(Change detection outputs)

□ □ □ □ □ □ □

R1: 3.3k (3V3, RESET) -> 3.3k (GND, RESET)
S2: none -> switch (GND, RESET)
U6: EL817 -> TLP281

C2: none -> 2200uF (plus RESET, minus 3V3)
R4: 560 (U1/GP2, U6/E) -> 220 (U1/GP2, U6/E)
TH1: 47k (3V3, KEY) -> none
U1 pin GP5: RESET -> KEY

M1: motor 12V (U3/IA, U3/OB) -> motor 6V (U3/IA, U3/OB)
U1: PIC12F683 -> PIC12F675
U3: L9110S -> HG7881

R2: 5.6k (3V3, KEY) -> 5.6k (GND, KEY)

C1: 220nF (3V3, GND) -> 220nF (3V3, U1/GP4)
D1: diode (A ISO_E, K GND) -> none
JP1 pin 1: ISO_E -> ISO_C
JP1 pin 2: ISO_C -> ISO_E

□ □ □ □ □ □ □

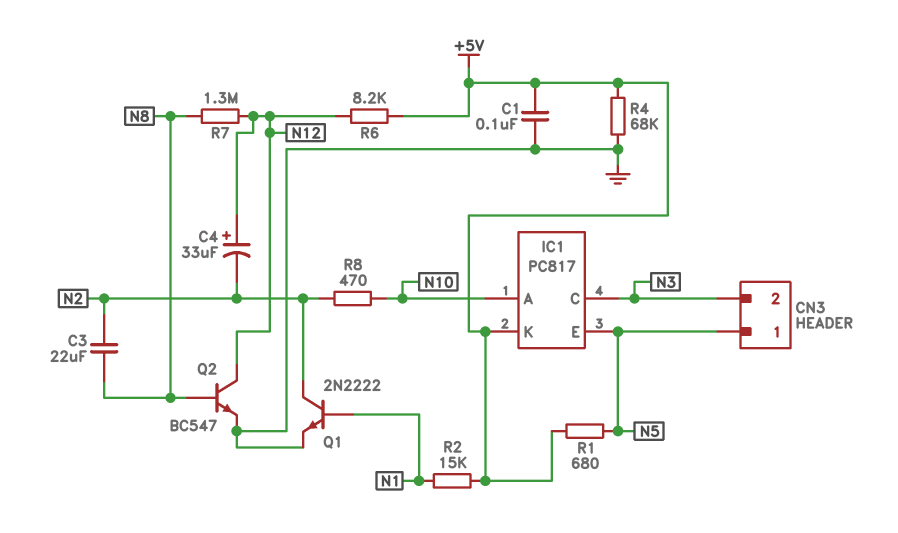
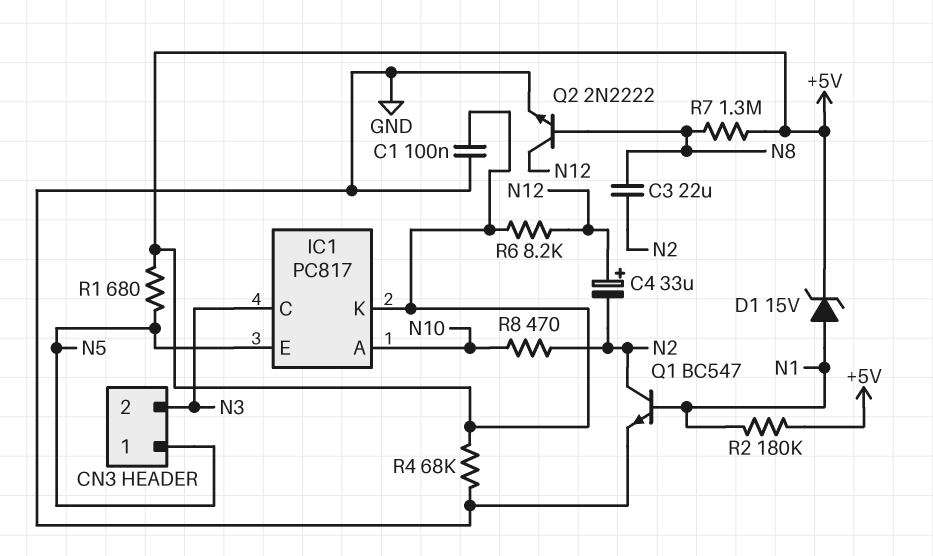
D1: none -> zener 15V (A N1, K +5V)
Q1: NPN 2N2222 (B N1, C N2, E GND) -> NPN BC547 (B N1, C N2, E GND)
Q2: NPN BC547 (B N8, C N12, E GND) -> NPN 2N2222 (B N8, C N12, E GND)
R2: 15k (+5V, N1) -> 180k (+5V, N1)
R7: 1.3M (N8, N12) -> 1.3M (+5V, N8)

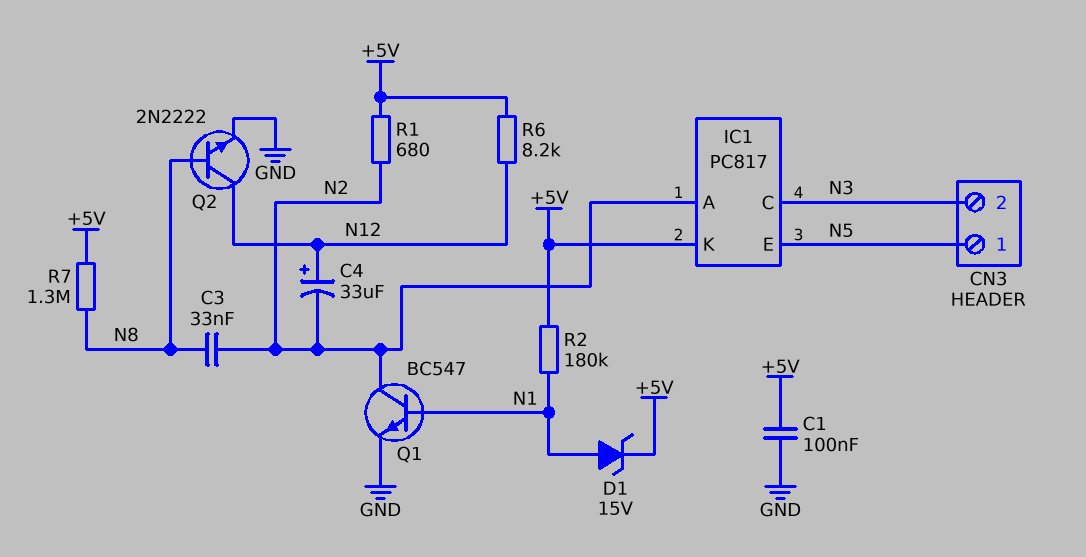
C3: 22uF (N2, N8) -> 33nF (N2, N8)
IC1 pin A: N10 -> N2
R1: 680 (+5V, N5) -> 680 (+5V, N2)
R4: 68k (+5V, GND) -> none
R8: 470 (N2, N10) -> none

□ □ □ □ □ □ □

▸ **Task**
Copy out each line of the entries where the word "none" is found.

▸ **Task answer**
S2: none -> switch (GND, RESET)
C2: none -> 2200uF (plus RESET, minus 3V3)
TH1: 47k (3V3, KEY) -> none
D1: diode (A ISO_E, K GND) -> none
D1: none -> zener 15V (A N1, K +5V)
R4: 68k (+5V, GND) -> none
R8: 470 (N2, N10) -> none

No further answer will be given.